Written instruction –
Pull out every line in the records below that contains the string "source", and copy each one in full.

* Start Data section *

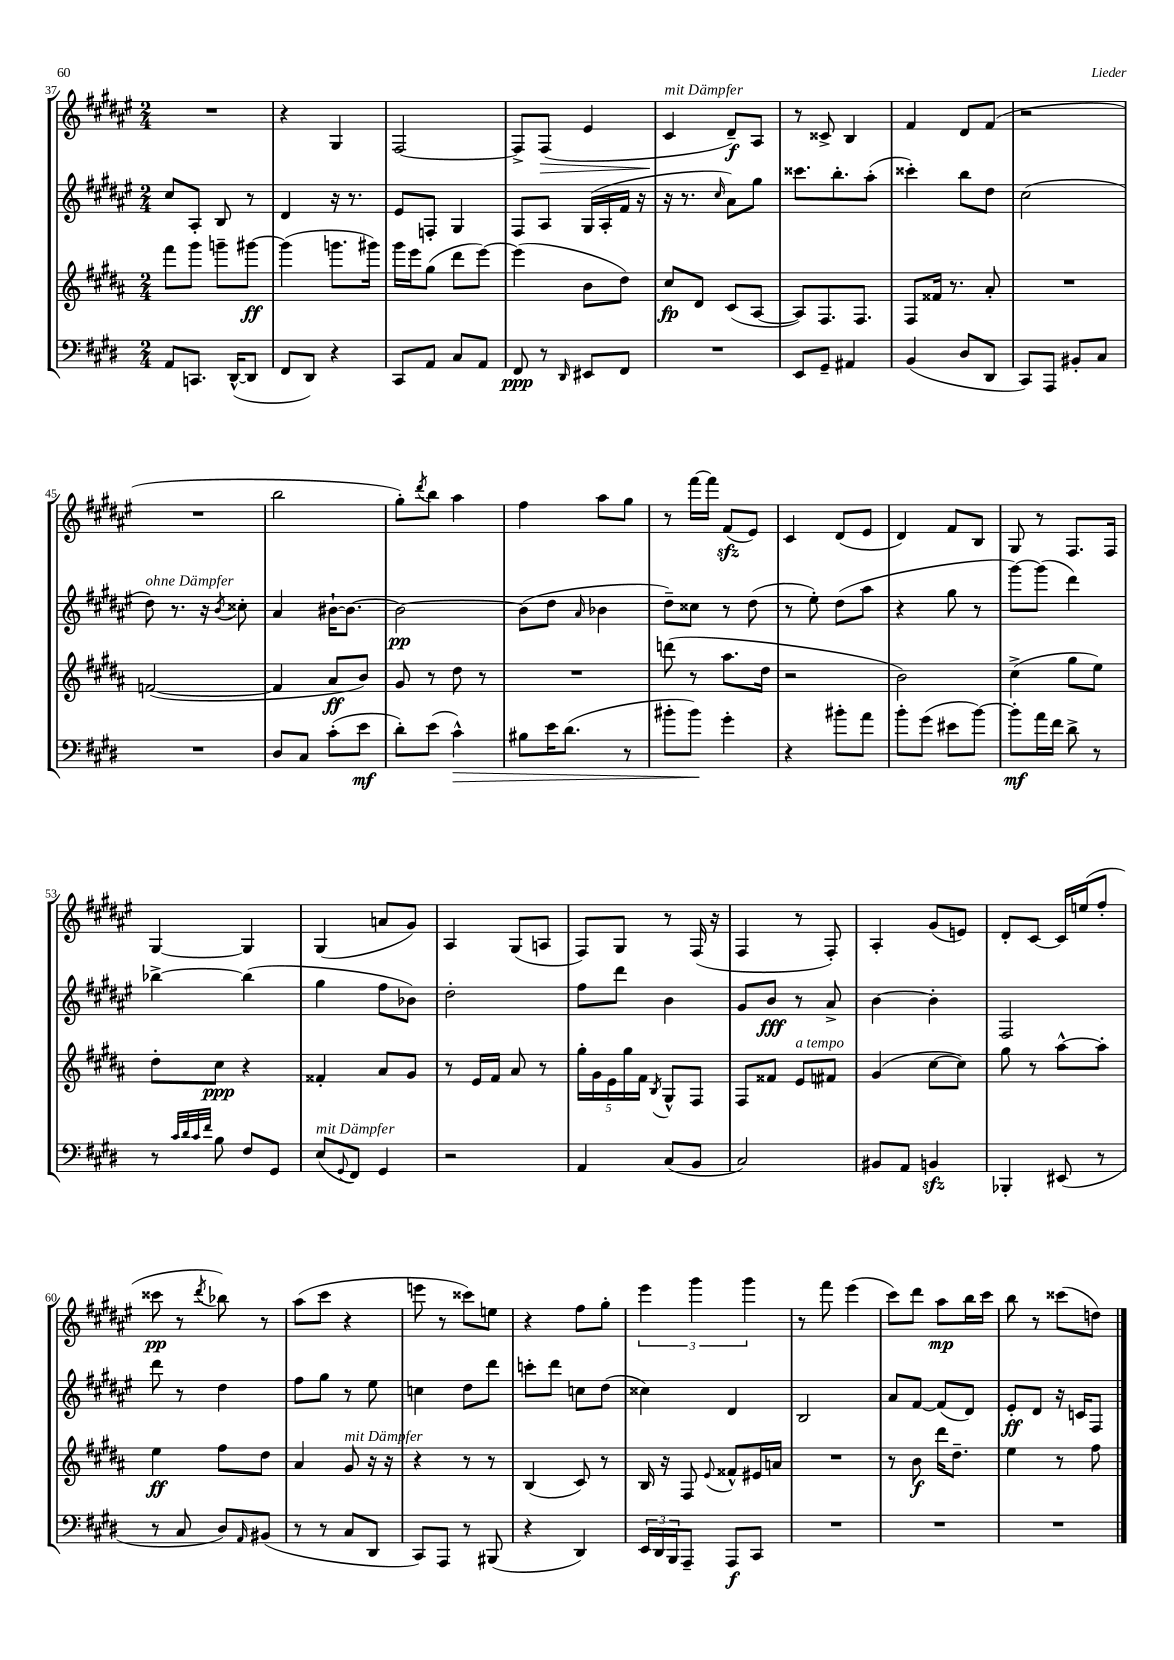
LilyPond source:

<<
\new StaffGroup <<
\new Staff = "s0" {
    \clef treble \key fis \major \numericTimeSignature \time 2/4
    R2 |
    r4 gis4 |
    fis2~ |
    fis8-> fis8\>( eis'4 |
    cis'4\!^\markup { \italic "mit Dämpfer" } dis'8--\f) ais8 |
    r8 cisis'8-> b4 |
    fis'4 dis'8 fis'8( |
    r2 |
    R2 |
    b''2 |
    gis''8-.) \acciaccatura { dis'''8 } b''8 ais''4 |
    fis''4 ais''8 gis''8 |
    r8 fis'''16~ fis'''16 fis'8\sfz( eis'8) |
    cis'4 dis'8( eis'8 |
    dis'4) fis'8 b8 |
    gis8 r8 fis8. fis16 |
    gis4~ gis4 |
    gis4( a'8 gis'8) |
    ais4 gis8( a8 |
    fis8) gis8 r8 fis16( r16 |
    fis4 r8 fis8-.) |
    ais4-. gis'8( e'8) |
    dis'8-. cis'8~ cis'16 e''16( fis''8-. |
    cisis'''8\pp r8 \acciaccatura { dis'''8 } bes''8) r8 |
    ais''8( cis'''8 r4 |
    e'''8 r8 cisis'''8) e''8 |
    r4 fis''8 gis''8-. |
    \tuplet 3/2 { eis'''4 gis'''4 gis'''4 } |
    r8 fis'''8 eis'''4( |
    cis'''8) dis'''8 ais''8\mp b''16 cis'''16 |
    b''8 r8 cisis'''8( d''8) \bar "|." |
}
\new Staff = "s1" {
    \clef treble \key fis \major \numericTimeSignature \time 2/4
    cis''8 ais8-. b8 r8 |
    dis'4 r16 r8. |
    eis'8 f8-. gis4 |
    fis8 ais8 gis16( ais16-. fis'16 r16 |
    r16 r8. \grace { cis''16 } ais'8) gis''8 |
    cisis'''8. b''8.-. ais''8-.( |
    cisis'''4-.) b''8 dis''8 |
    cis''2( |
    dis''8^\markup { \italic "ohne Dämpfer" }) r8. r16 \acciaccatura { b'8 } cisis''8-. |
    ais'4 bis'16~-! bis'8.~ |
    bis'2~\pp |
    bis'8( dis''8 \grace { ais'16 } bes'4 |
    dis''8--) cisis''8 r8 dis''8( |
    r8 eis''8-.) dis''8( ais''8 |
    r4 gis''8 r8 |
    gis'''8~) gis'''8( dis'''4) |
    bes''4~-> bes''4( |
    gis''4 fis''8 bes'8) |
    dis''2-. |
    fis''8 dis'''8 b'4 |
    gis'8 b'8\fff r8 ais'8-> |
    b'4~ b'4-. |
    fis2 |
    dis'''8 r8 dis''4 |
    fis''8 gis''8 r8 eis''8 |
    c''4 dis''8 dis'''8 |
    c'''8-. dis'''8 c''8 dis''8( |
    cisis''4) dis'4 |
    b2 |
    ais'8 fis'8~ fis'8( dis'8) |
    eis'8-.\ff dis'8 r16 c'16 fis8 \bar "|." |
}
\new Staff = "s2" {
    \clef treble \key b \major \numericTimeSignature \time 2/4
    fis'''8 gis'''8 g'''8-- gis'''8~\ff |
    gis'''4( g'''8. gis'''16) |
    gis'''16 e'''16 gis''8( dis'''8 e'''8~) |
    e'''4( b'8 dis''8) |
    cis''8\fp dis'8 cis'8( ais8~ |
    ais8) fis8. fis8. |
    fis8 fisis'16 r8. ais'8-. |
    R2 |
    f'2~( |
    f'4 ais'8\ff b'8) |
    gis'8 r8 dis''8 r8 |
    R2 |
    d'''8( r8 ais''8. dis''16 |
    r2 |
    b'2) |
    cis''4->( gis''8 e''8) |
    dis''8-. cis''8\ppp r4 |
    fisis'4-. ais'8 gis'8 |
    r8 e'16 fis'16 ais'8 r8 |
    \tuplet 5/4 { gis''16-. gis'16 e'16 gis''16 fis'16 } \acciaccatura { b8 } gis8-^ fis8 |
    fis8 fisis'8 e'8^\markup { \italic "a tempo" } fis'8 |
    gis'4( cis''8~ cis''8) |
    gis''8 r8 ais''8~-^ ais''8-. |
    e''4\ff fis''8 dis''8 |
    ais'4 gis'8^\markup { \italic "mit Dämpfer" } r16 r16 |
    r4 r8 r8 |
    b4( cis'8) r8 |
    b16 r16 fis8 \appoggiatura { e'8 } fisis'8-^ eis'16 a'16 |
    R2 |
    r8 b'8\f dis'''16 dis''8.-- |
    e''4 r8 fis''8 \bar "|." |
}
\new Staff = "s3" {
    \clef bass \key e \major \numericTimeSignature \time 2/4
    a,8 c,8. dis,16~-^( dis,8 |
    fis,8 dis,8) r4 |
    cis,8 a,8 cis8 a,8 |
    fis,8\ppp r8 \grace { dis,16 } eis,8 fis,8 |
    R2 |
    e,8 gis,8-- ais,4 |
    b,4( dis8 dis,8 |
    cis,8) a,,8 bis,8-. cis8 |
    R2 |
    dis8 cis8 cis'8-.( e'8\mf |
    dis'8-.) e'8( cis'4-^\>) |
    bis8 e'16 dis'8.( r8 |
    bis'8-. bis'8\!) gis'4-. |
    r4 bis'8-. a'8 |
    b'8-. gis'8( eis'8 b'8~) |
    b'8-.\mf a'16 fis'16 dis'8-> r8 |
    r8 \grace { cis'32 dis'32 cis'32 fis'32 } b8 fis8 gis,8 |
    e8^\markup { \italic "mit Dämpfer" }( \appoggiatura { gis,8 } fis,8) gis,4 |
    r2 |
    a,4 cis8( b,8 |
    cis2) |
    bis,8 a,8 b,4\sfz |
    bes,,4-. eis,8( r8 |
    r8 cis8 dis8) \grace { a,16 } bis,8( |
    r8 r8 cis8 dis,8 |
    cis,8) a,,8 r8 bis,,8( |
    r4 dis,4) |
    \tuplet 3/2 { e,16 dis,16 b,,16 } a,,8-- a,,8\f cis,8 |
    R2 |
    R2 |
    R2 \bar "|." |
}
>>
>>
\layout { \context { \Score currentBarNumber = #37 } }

* End Data section *
* Start Data section *

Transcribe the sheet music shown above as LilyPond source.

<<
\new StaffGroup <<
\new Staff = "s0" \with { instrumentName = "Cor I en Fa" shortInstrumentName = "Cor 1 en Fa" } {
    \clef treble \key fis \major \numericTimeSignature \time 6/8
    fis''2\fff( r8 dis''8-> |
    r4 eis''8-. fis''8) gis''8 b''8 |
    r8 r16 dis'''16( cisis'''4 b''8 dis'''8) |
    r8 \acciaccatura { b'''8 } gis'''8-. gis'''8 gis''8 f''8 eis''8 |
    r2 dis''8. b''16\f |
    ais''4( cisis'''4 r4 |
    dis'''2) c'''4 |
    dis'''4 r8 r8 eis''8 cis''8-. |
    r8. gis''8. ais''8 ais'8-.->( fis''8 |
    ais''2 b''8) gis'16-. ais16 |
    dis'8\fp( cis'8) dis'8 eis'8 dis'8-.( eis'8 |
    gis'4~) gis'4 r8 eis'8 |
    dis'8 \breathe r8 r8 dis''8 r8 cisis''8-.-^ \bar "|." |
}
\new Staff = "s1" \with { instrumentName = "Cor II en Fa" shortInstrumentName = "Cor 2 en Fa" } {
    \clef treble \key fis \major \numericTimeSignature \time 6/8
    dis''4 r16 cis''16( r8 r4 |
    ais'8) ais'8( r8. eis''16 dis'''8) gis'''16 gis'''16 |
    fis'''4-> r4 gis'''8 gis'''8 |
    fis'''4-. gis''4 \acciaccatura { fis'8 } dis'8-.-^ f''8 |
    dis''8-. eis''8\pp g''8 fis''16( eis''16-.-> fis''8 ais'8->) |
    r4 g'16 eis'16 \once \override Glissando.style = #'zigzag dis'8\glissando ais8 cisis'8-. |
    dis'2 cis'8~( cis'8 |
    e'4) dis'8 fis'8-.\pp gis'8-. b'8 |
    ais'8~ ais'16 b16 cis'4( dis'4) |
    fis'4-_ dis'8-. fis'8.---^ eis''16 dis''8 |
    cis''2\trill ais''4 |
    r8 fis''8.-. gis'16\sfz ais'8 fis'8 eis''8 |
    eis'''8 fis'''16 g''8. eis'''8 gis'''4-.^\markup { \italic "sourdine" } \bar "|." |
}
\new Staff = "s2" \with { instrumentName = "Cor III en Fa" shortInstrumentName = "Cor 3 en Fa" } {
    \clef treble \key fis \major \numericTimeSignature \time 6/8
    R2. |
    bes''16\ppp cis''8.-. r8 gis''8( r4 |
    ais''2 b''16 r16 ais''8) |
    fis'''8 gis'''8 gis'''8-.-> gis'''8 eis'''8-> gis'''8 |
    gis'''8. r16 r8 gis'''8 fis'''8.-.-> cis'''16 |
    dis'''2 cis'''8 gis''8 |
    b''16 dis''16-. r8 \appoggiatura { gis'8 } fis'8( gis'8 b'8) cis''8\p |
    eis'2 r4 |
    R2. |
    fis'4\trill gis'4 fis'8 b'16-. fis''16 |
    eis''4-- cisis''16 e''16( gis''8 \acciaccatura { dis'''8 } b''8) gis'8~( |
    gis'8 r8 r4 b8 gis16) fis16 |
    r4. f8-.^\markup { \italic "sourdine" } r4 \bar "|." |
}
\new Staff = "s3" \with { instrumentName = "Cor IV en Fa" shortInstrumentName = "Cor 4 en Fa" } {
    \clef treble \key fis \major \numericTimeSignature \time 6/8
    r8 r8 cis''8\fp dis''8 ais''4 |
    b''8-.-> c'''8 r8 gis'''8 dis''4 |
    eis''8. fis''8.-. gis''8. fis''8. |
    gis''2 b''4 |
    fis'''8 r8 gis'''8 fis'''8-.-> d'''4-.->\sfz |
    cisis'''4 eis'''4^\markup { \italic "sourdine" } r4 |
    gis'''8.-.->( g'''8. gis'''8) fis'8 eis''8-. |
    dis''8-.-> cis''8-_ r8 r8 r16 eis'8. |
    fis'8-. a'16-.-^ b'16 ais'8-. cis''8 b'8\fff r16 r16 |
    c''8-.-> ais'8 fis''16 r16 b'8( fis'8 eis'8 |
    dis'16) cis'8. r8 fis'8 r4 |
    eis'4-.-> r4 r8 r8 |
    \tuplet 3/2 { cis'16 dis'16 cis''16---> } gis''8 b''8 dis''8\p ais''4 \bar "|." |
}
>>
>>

* End Data section *

Final result –
LilyPond source:
Transcribe the sheet music shown above as LilyPond source.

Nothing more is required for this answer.